# [THE PROBLEM]
What is needed is an exact copy of all the entries.
-- DATA TO EXAMINE follows --
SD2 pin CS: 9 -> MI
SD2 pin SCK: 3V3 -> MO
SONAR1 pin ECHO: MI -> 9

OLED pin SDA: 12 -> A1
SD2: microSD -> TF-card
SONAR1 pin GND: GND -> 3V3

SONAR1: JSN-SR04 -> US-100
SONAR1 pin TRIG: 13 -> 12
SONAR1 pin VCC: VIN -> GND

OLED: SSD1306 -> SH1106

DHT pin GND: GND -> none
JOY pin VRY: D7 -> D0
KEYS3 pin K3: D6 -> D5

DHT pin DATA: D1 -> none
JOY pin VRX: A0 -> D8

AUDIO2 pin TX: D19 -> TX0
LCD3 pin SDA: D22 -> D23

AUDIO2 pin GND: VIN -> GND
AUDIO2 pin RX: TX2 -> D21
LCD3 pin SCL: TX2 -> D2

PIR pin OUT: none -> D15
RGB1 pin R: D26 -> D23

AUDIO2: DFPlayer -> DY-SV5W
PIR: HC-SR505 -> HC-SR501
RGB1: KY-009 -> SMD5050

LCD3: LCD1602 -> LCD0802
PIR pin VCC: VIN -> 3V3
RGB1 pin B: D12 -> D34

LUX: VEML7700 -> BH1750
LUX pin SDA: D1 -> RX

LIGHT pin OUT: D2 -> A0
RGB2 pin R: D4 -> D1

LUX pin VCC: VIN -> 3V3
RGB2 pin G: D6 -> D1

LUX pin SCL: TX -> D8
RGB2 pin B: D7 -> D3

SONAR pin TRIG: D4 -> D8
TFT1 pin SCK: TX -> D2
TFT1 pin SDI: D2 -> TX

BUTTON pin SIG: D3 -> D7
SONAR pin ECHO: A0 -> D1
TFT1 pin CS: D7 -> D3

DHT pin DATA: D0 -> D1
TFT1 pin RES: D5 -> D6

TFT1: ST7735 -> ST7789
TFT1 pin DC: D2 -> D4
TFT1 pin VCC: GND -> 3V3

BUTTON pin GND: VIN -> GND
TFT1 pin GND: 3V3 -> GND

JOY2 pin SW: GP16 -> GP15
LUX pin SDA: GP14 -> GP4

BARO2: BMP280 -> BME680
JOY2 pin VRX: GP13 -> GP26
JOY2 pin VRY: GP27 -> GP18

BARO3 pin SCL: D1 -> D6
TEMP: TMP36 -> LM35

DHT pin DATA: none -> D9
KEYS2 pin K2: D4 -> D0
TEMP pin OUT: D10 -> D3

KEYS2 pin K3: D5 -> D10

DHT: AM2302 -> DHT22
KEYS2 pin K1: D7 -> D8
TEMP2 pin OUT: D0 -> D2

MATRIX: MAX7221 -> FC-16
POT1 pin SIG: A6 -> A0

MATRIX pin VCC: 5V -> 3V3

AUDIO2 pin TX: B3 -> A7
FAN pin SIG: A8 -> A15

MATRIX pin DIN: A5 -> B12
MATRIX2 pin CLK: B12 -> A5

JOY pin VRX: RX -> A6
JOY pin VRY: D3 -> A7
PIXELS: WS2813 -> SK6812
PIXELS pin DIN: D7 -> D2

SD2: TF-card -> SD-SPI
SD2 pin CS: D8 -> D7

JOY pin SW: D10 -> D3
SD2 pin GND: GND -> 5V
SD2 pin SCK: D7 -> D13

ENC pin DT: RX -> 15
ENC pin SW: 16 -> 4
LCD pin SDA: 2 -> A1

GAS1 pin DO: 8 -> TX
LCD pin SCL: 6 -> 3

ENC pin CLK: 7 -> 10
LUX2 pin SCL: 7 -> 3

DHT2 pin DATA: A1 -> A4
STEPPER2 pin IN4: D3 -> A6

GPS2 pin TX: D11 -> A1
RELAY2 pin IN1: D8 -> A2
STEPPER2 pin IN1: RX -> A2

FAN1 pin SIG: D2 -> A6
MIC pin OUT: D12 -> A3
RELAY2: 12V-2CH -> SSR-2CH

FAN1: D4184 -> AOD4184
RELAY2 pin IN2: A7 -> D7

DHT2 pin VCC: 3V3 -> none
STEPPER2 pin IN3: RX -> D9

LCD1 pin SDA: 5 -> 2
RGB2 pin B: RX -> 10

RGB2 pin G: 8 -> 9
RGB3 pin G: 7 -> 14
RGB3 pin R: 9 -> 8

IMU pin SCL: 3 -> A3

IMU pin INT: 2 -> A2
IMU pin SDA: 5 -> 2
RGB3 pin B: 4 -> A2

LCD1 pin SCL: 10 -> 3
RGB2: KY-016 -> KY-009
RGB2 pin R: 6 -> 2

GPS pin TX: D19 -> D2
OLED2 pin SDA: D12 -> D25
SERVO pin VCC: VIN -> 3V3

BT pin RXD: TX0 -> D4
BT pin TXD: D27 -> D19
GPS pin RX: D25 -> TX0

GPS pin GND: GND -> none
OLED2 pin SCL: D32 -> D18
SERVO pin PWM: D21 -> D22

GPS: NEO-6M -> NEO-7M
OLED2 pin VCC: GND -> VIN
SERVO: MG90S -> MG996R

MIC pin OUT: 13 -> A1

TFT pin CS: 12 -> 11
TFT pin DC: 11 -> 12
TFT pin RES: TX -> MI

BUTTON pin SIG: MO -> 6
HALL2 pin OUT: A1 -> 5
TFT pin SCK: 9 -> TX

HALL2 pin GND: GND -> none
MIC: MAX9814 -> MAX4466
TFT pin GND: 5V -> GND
-- DATA TO EXAMINE concluded --
# [EXPECTED ANSWER]
SD2 pin CS: 9 -> MI
SD2 pin SCK: 3V3 -> MO
SONAR1 pin ECHO: MI -> 9

OLED pin SDA: 12 -> A1
SD2: microSD -> TF-card
SONAR1 pin GND: GND -> 3V3

SONAR1: JSN-SR04 -> US-100
SONAR1 pin TRIG: 13 -> 12
SONAR1 pin VCC: VIN -> GND

OLED: SSD1306 -> SH1106

DHT pin GND: GND -> none
JOY pin VRY: D7 -> D0
KEYS3 pin K3: D6 -> D5

DHT pin DATA: D1 -> none
JOY pin VRX: A0 -> D8

AUDIO2 pin TX: D19 -> TX0
LCD3 pin SDA: D22 -> D23

AUDIO2 pin GND: VIN -> GND
AUDIO2 pin RX: TX2 -> D21
LCD3 pin SCL: TX2 -> D2

PIR pin OUT: none -> D15
RGB1 pin R: D26 -> D23

AUDIO2: DFPlayer -> DY-SV5W
PIR: HC-SR505 -> HC-SR501
RGB1: KY-009 -> SMD5050

LCD3: LCD1602 -> LCD0802
PIR pin VCC: VIN -> 3V3
RGB1 pin B: D12 -> D34

LUX: VEML7700 -> BH1750
LUX pin SDA: D1 -> RX

LIGHT pin OUT: D2 -> A0
RGB2 pin R: D4 -> D1

LUX pin VCC: VIN -> 3V3
RGB2 pin G: D6 -> D1

LUX pin SCL: TX -> D8
RGB2 pin B: D7 -> D3

SONAR pin TRIG: D4 -> D8
TFT1 pin SCK: TX -> D2
TFT1 pin SDI: D2 -> TX

BUTTON pin SIG: D3 -> D7
SONAR pin ECHO: A0 -> D1
TFT1 pin CS: D7 -> D3

DHT pin DATA: D0 -> D1
TFT1 pin RES: D5 -> D6

TFT1: ST7735 -> ST7789
TFT1 pin DC: D2 -> D4
TFT1 pin VCC: GND -> 3V3

BUTTON pin GND: VIN -> GND
TFT1 pin GND: 3V3 -> GND

JOY2 pin SW: GP16 -> GP15
LUX pin SDA: GP14 -> GP4

BARO2: BMP280 -> BME680
JOY2 pin VRX: GP13 -> GP26
JOY2 pin VRY: GP27 -> GP18

BARO3 pin SCL: D1 -> D6
TEMP: TMP36 -> LM35

DHT pin DATA: none -> D9
KEYS2 pin K2: D4 -> D0
TEMP pin OUT: D10 -> D3

KEYS2 pin K3: D5 -> D10

DHT: AM2302 -> DHT22
KEYS2 pin K1: D7 -> D8
TEMP2 pin OUT: D0 -> D2

MATRIX: MAX7221 -> FC-16
POT1 pin SIG: A6 -> A0

MATRIX pin VCC: 5V -> 3V3

AUDIO2 pin TX: B3 -> A7
FAN pin SIG: A8 -> A15

MATRIX pin DIN: A5 -> B12
MATRIX2 pin CLK: B12 -> A5

JOY pin VRX: RX -> A6
JOY pin VRY: D3 -> A7
PIXELS: WS2813 -> SK6812
PIXELS pin DIN: D7 -> D2

SD2: TF-card -> SD-SPI
SD2 pin CS: D8 -> D7

JOY pin SW: D10 -> D3
SD2 pin GND: GND -> 5V
SD2 pin SCK: D7 -> D13

ENC pin DT: RX -> 15
ENC pin SW: 16 -> 4
LCD pin SDA: 2 -> A1

GAS1 pin DO: 8 -> TX
LCD pin SCL: 6 -> 3

ENC pin CLK: 7 -> 10
LUX2 pin SCL: 7 -> 3

DHT2 pin DATA: A1 -> A4
STEPPER2 pin IN4: D3 -> A6

GPS2 pin TX: D11 -> A1
RELAY2 pin IN1: D8 -> A2
STEPPER2 pin IN1: RX -> A2

FAN1 pin SIG: D2 -> A6
MIC pin OUT: D12 -> A3
RELAY2: 12V-2CH -> SSR-2CH

FAN1: D4184 -> AOD4184
RELAY2 pin IN2: A7 -> D7

DHT2 pin VCC: 3V3 -> none
STEPPER2 pin IN3: RX -> D9

LCD1 pin SDA: 5 -> 2
RGB2 pin B: RX -> 10

RGB2 pin G: 8 -> 9
RGB3 pin G: 7 -> 14
RGB3 pin R: 9 -> 8

IMU pin SCL: 3 -> A3

IMU pin INT: 2 -> A2
IMU pin SDA: 5 -> 2
RGB3 pin B: 4 -> A2

LCD1 pin SCL: 10 -> 3
RGB2: KY-016 -> KY-009
RGB2 pin R: 6 -> 2

GPS pin TX: D19 -> D2
OLED2 pin SDA: D12 -> D25
SERVO pin VCC: VIN -> 3V3

BT pin RXD: TX0 -> D4
BT pin TXD: D27 -> D19
GPS pin RX: D25 -> TX0

GPS pin GND: GND -> none
OLED2 pin SCL: D32 -> D18
SERVO pin PWM: D21 -> D22

GPS: NEO-6M -> NEO-7M
OLED2 pin VCC: GND -> VIN
SERVO: MG90S -> MG996R

MIC pin OUT: 13 -> A1

TFT pin CS: 12 -> 11
TFT pin DC: 11 -> 12
TFT pin RES: TX -> MI

BUTTON pin SIG: MO -> 6
HALL2 pin OUT: A1 -> 5
TFT pin SCK: 9 -> TX

HALL2 pin GND: GND -> none
MIC: MAX9814 -> MAX4466
TFT pin GND: 5V -> GND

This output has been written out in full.